• **EXERCISE INSTRUCTIONS**:
Read the lines below, and copy any that contain the string "VREF".

• **RECORD EXTRACTS**:

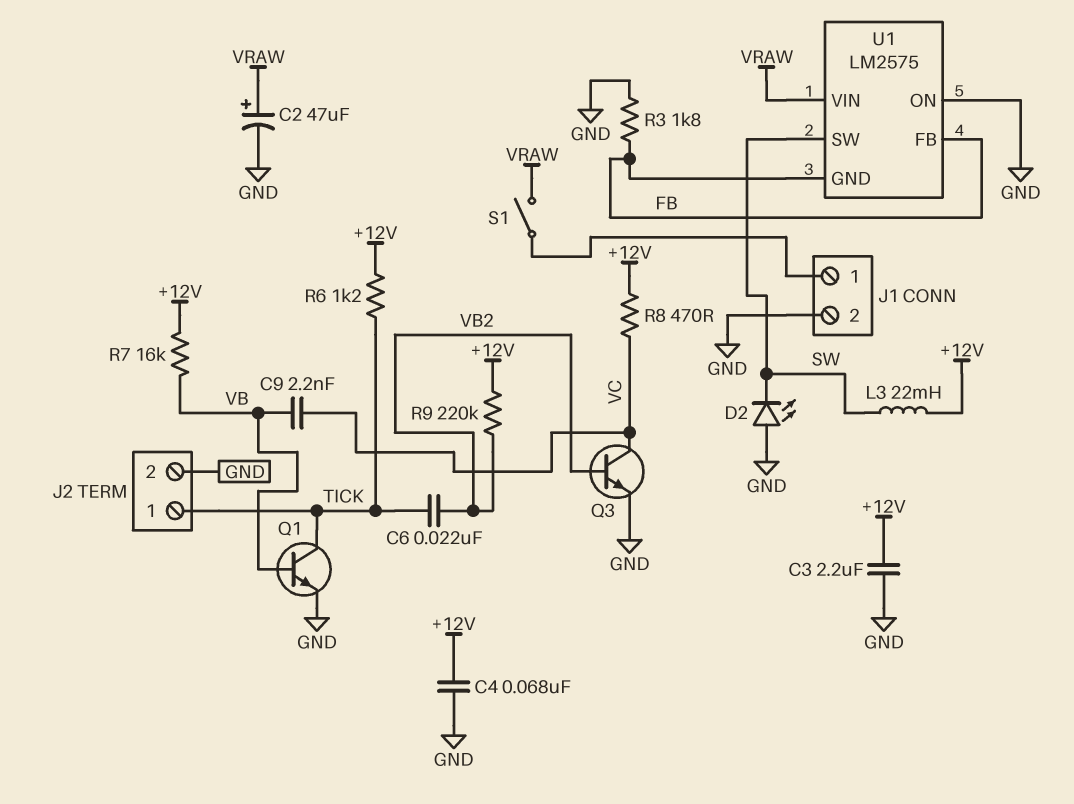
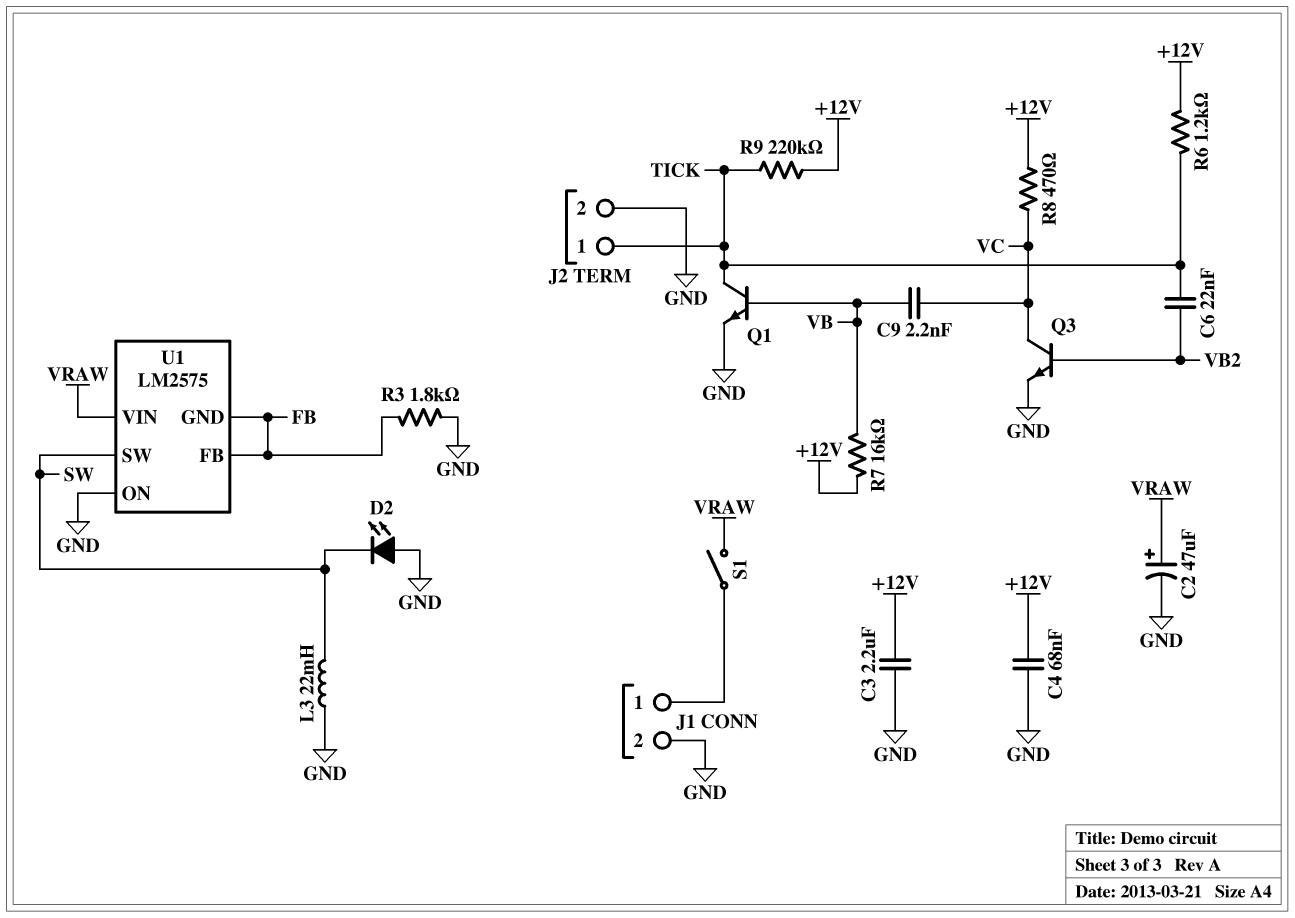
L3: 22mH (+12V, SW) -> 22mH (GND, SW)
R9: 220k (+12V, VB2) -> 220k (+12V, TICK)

* * *

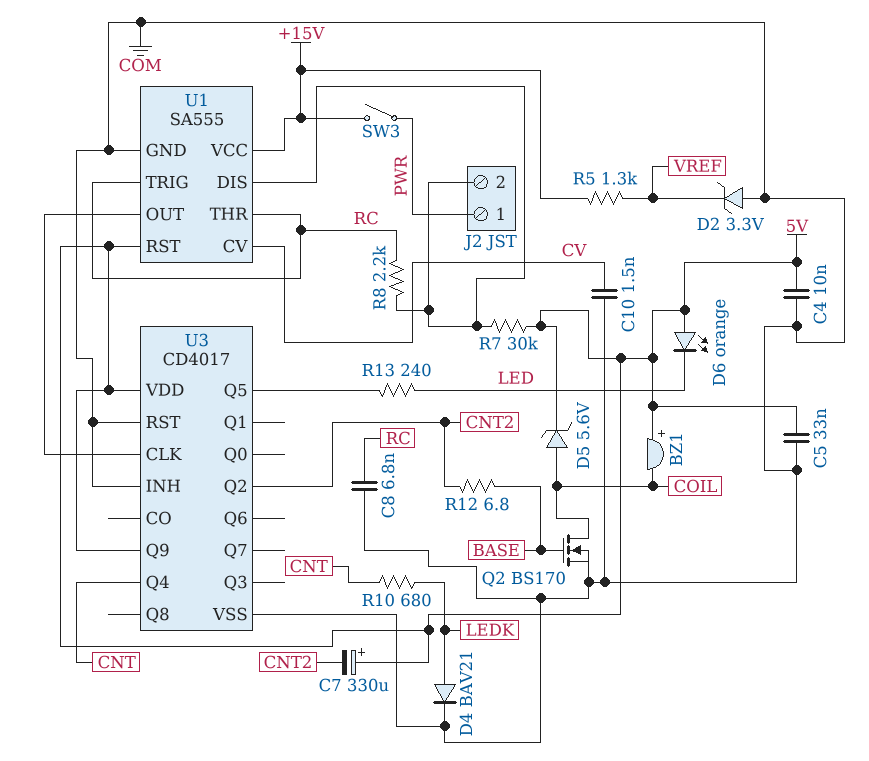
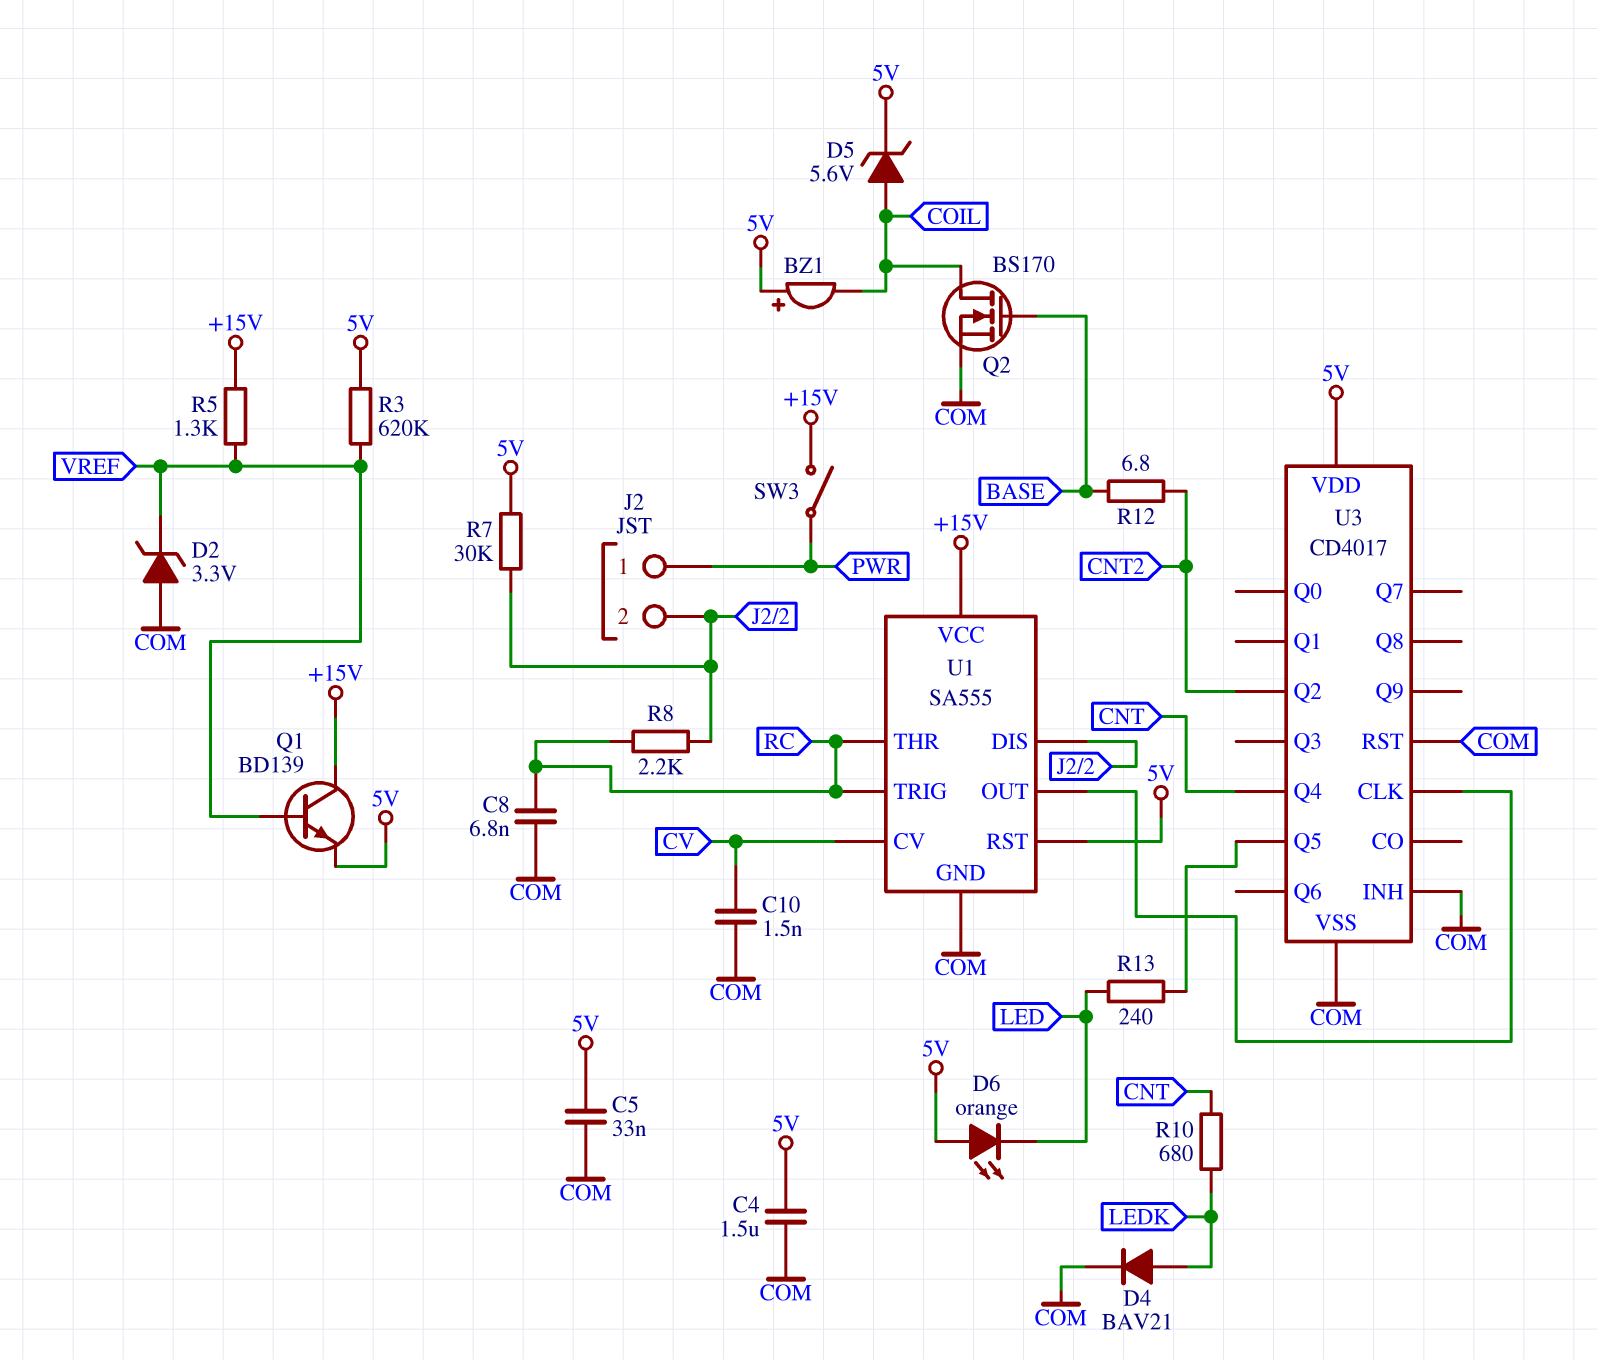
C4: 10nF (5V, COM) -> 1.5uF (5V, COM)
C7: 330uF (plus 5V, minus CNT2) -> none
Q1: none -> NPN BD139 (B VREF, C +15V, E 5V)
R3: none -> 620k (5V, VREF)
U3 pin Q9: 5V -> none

• **COMPLETED EXERCISE**:
Q1: none -> NPN BD139 (B VREF, C +15V, E 5V)
R3: none -> 620k (5V, VREF)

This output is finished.